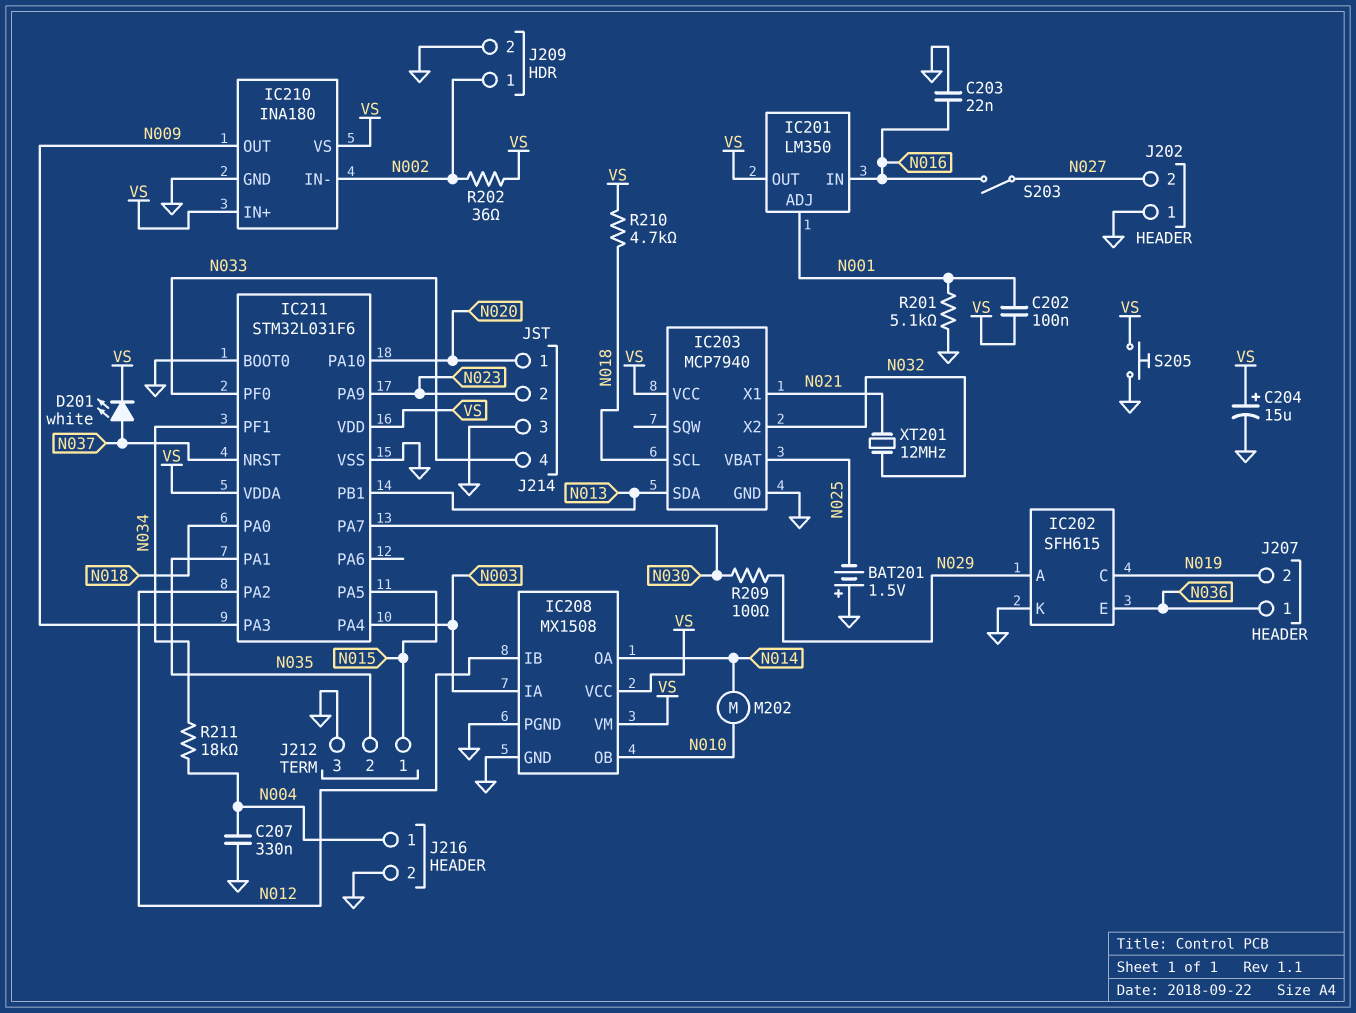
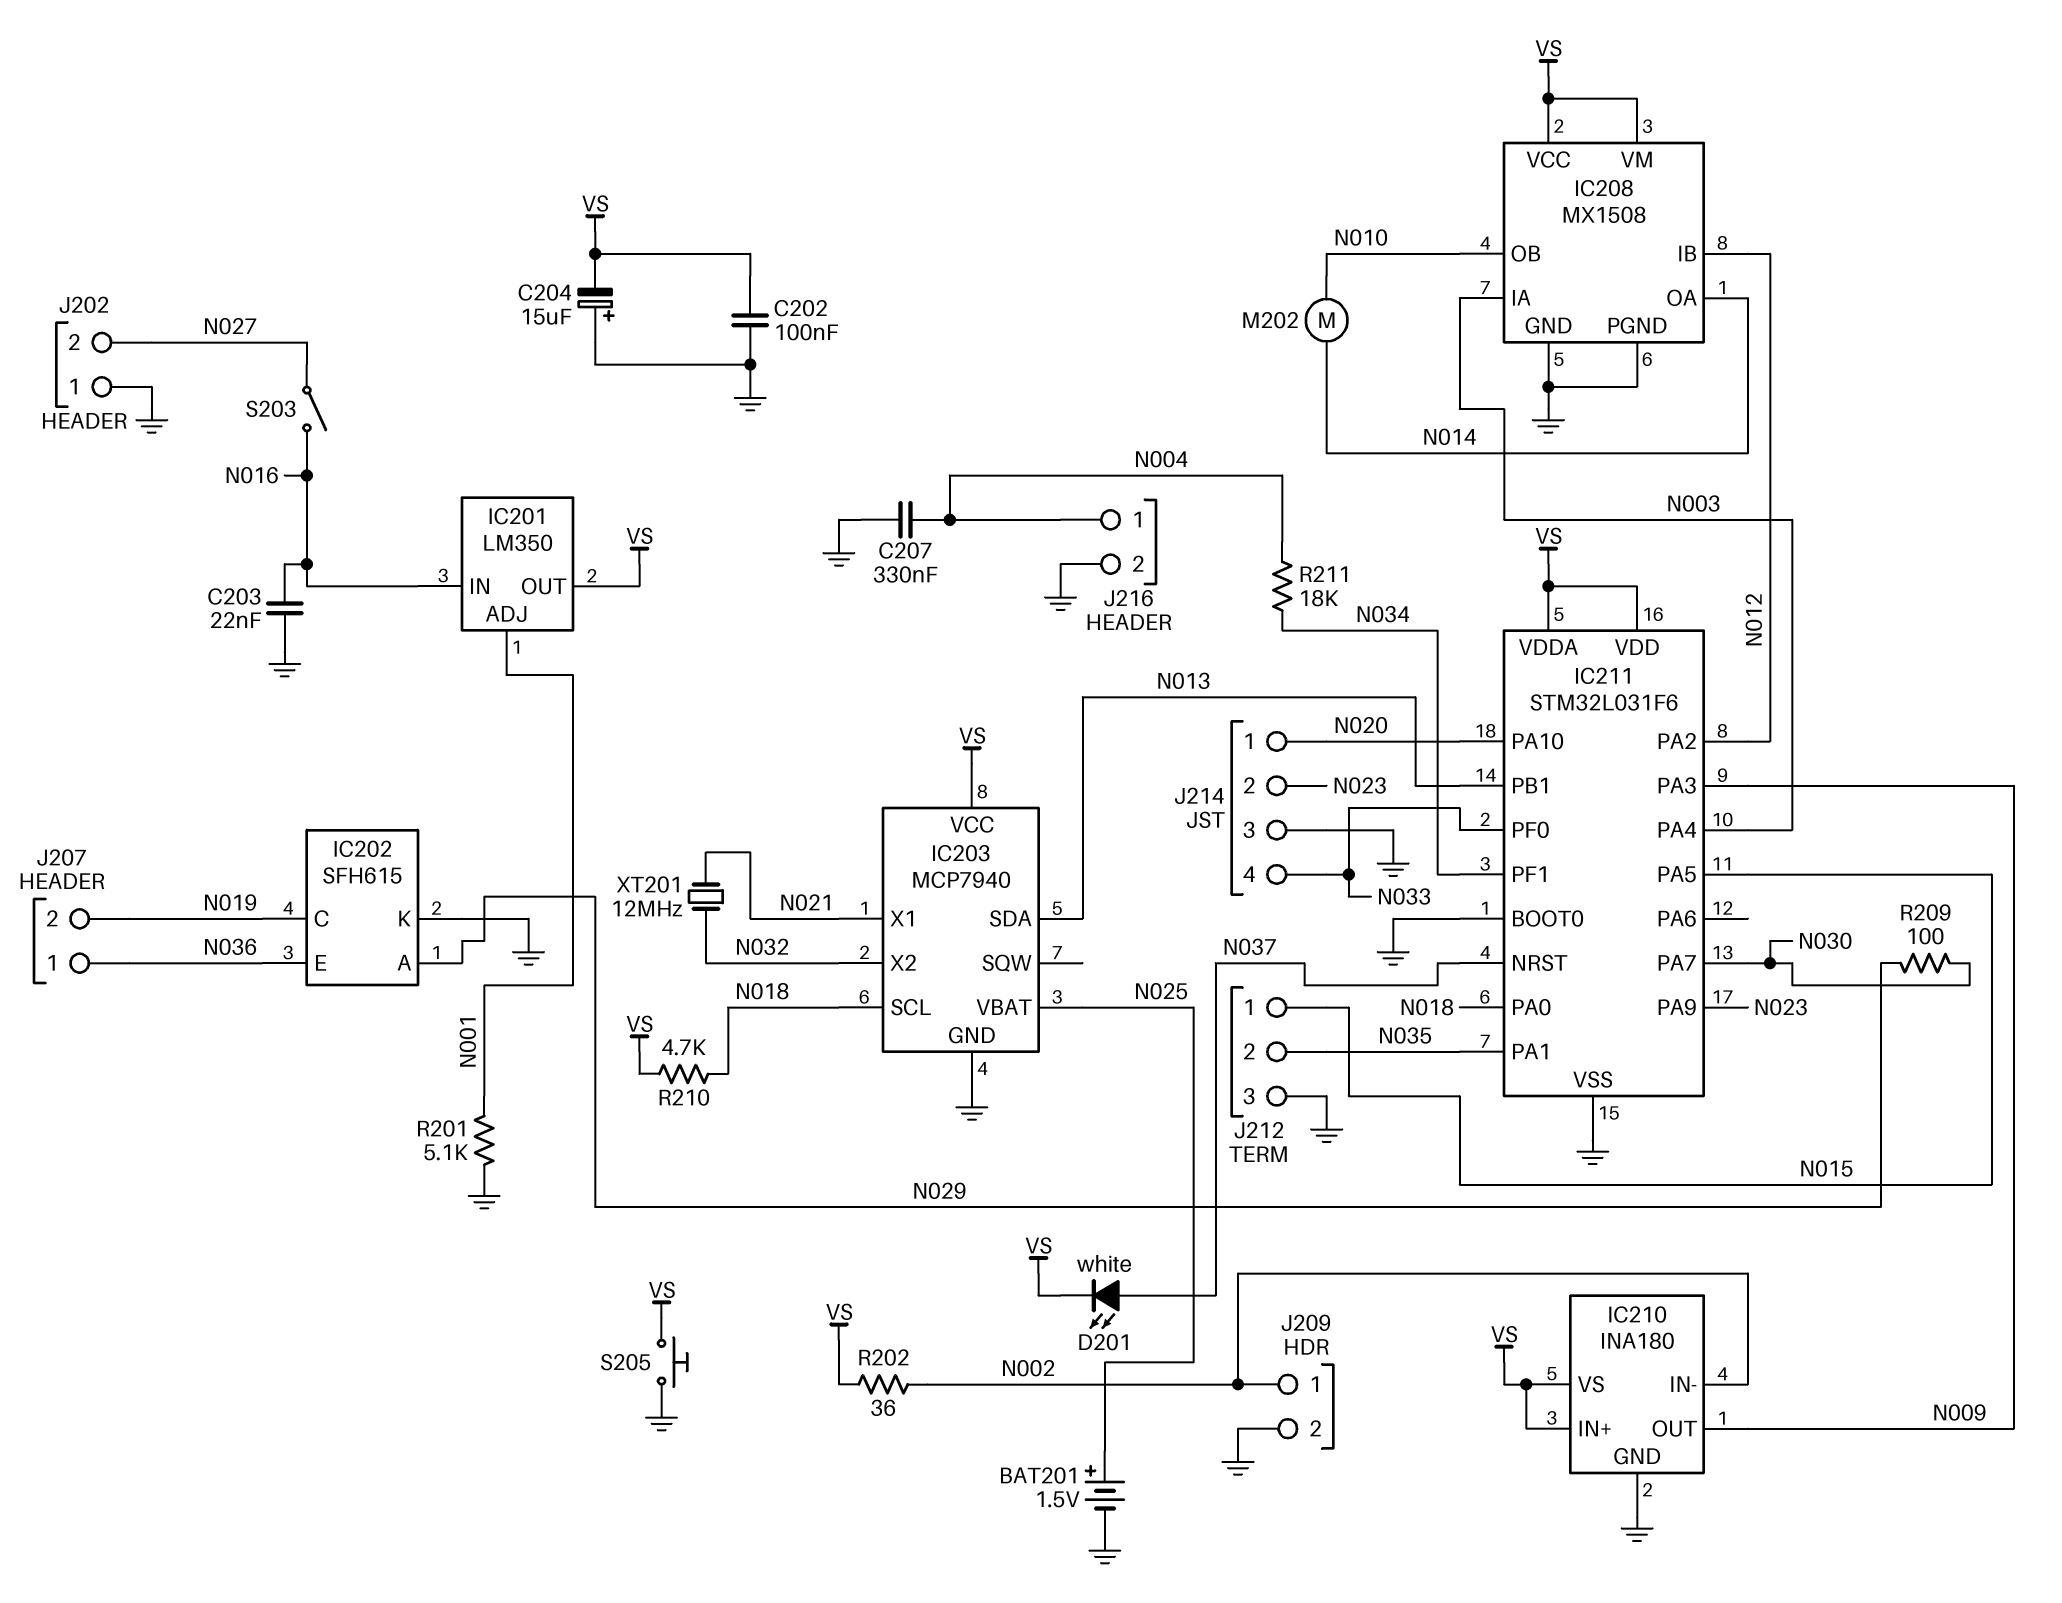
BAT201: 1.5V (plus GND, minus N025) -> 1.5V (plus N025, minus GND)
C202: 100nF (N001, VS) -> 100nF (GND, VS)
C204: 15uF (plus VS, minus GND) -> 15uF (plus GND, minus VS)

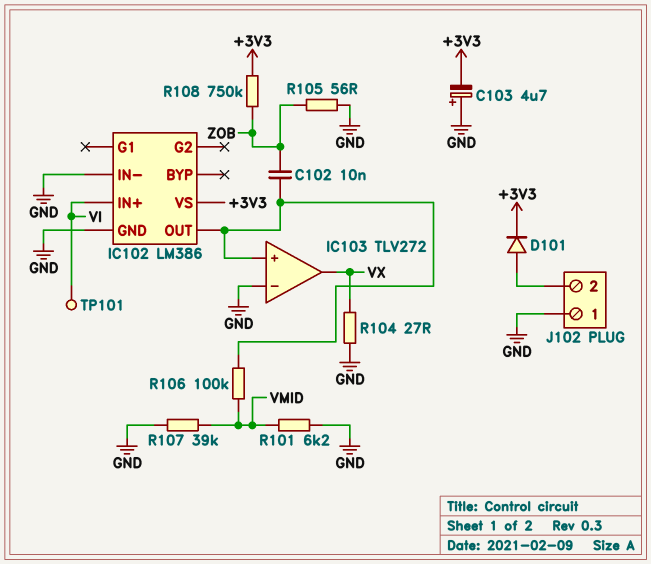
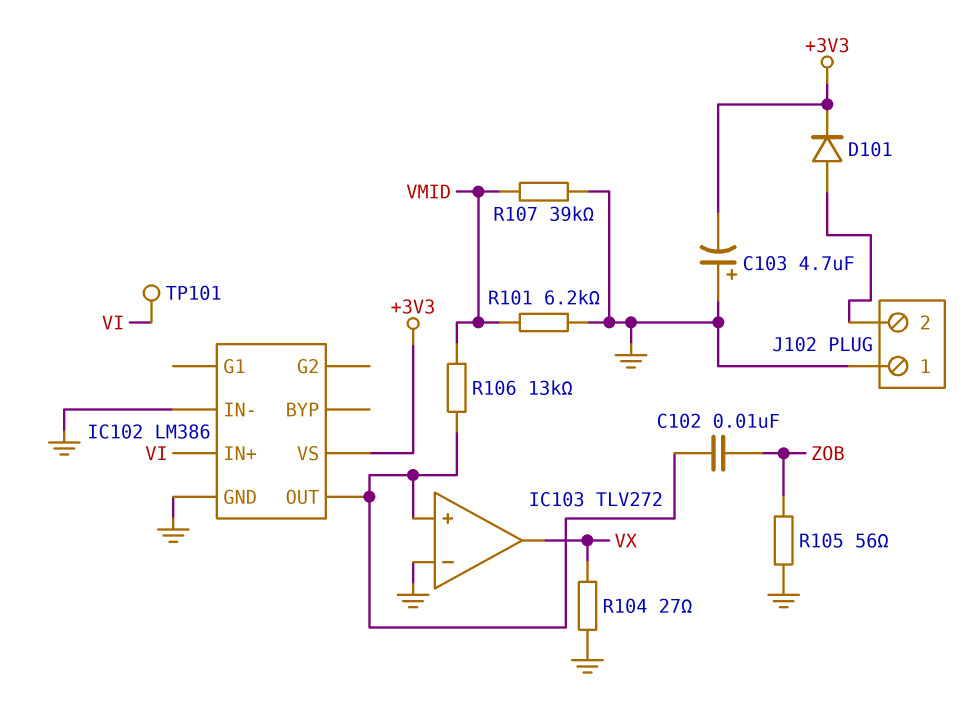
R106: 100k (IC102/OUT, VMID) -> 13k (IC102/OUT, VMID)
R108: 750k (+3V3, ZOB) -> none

——

_ASSIGNMENT_: Please return the whole listing exactly. Do not copy its images.

_OUTPUT FOR THIS TASK_:
BAT201: 1.5V (plus GND, minus N025) -> 1.5V (plus N025, minus GND)
C202: 100nF (N001, VS) -> 100nF (GND, VS)
C204: 15uF (plus VS, minus GND) -> 15uF (plus GND, minus VS)

R106: 100k (IC102/OUT, VMID) -> 13k (IC102/OUT, VMID)
R108: 750k (+3V3, ZOB) -> none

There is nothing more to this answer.